─── Data for analysis ───
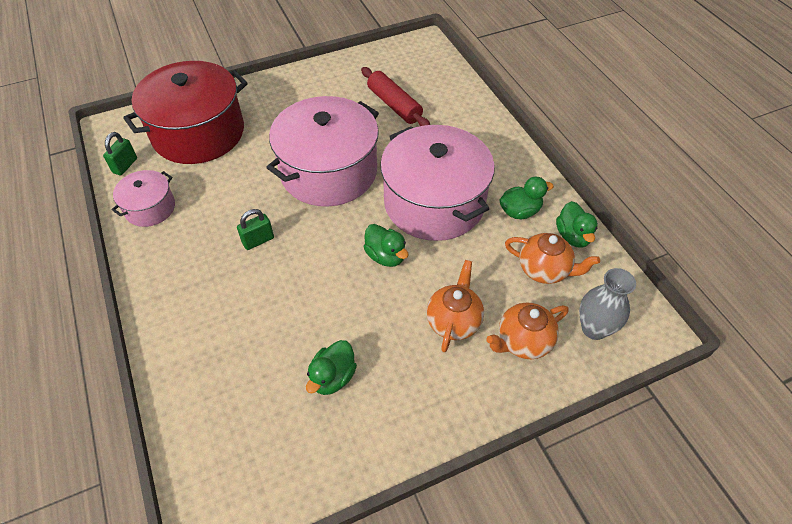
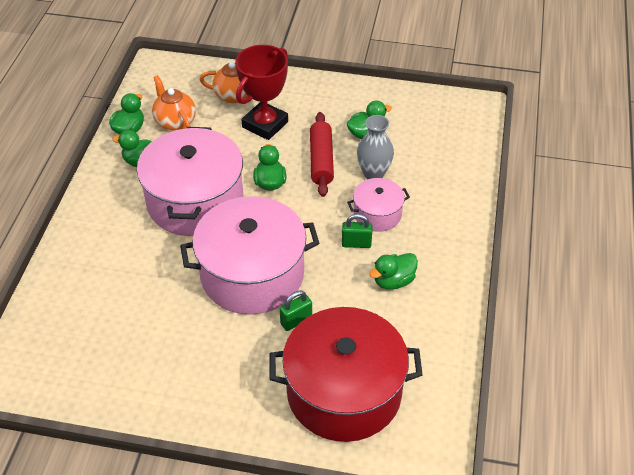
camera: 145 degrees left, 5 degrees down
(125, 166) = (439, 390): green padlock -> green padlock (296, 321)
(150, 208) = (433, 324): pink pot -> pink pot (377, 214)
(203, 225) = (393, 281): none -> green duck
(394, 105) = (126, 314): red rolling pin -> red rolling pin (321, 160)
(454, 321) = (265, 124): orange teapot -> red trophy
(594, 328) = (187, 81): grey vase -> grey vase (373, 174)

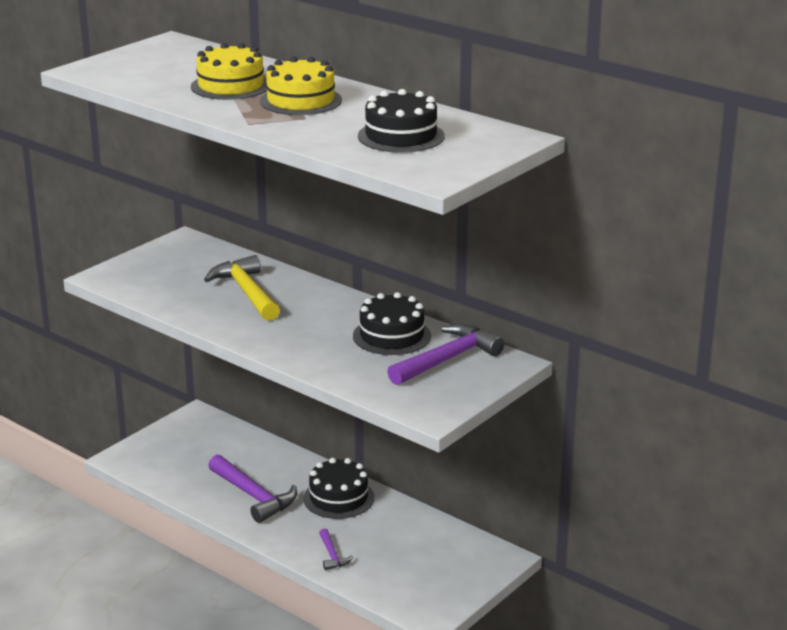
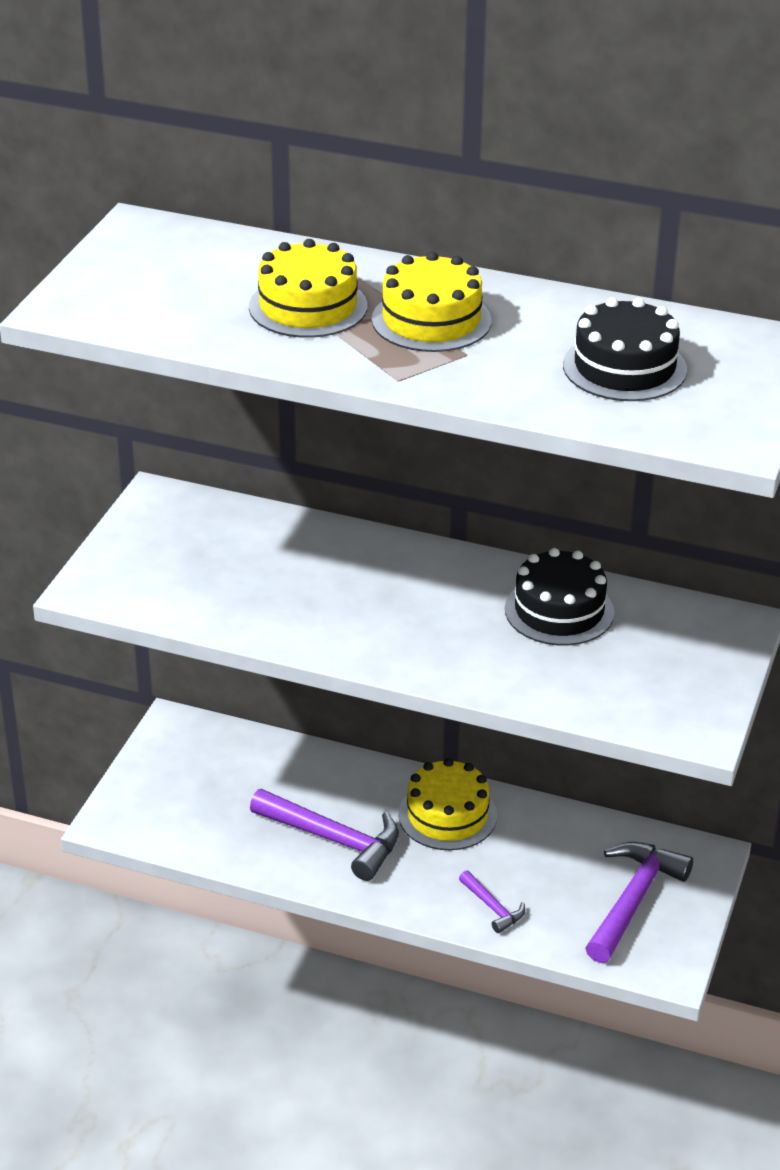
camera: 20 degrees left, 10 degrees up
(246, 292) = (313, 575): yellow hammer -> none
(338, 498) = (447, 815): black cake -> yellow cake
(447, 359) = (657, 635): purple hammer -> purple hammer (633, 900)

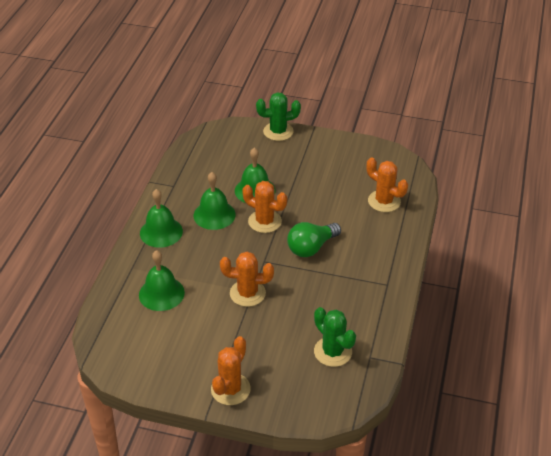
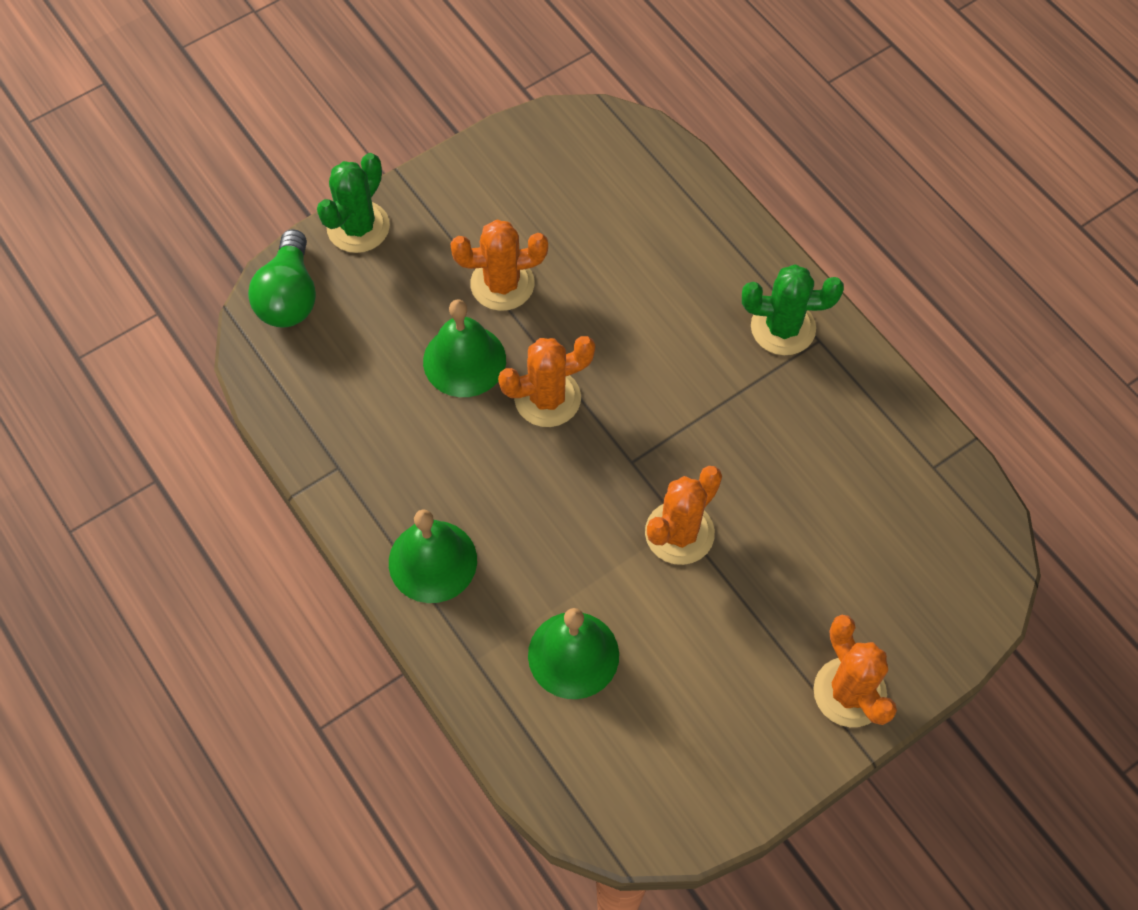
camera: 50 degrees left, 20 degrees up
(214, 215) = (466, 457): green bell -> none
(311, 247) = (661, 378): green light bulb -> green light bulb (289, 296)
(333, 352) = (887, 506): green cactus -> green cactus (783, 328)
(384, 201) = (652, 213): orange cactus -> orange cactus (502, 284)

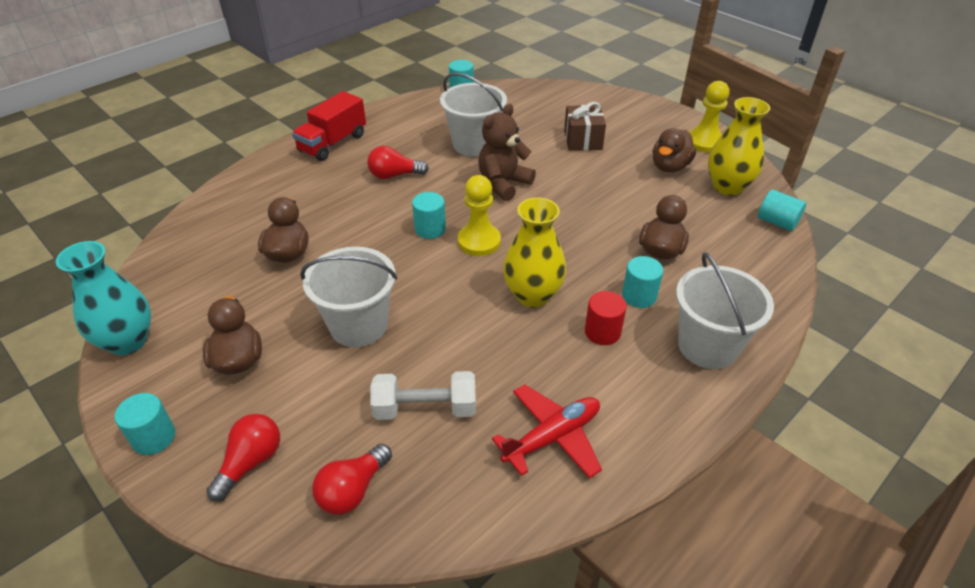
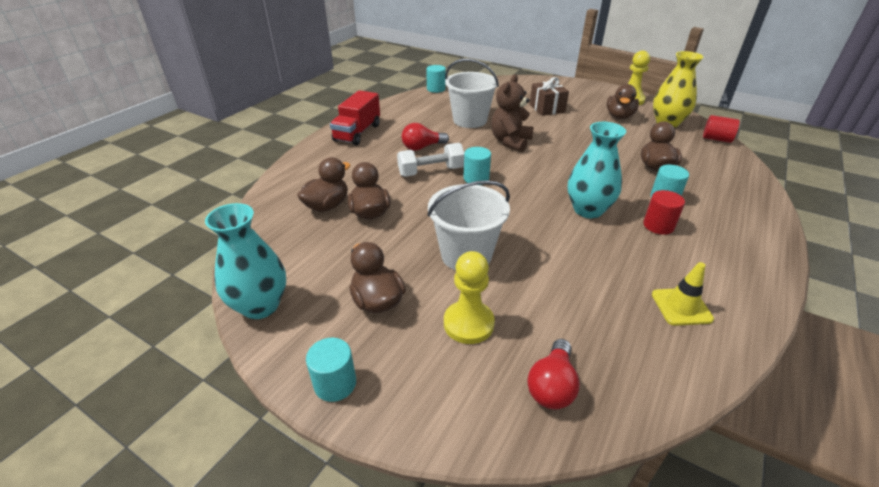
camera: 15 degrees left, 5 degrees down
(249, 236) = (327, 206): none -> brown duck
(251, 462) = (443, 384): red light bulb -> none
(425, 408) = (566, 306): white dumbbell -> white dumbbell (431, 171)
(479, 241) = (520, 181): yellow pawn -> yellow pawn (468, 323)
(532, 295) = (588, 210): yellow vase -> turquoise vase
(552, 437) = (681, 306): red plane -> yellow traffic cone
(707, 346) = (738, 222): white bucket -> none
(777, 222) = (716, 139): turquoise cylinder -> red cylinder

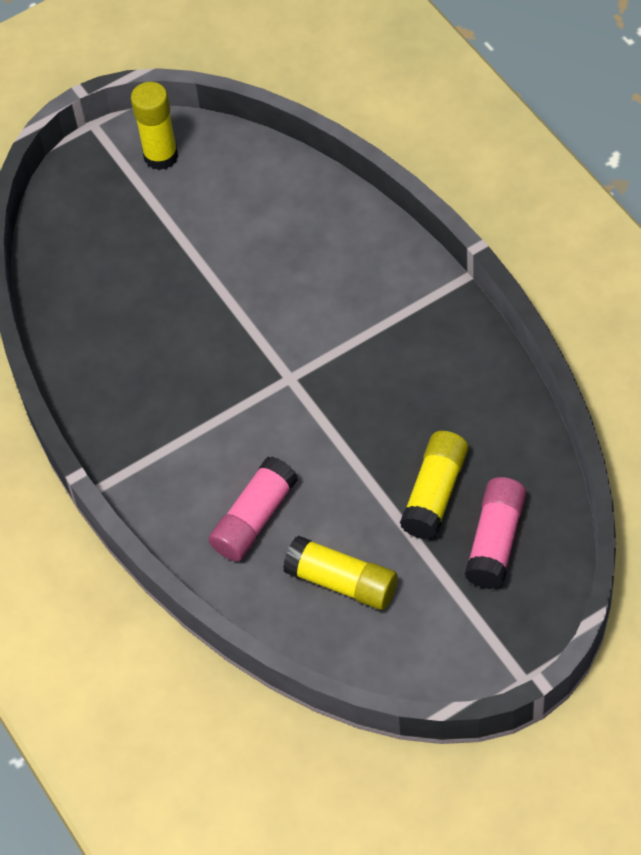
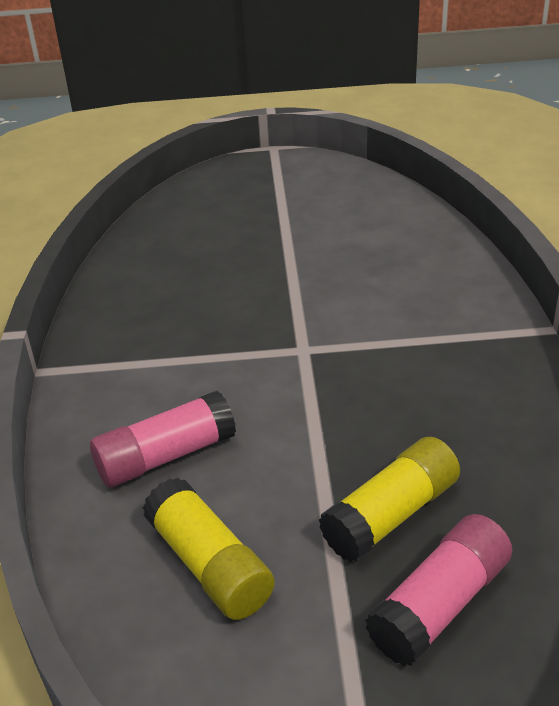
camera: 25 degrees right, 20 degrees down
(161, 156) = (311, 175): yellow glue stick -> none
───
Problem statement: Pictures aside, print exactly the lines above starting with the one containing "(594, 328) = (187, 81): grey" and going on through the one containing "(333, 352) = (887, 506): green".

Answer for the task:
(594, 328) = (187, 81): grey vase -> grey vase (373, 174)

camera: 20 degrees left, 10 degrees up
(246, 292) = (313, 575): yellow hammer -> none
(338, 498) = (447, 815): black cake -> yellow cake
(447, 359) = (657, 635): purple hammer -> purple hammer (633, 900)

camera: 50 degrees left, 20 degrees up
(214, 215) = (466, 457): green bell -> none
(311, 247) = (661, 378): green light bulb -> green light bulb (289, 296)
(333, 352) = (887, 506): green cactus -> green cactus (783, 328)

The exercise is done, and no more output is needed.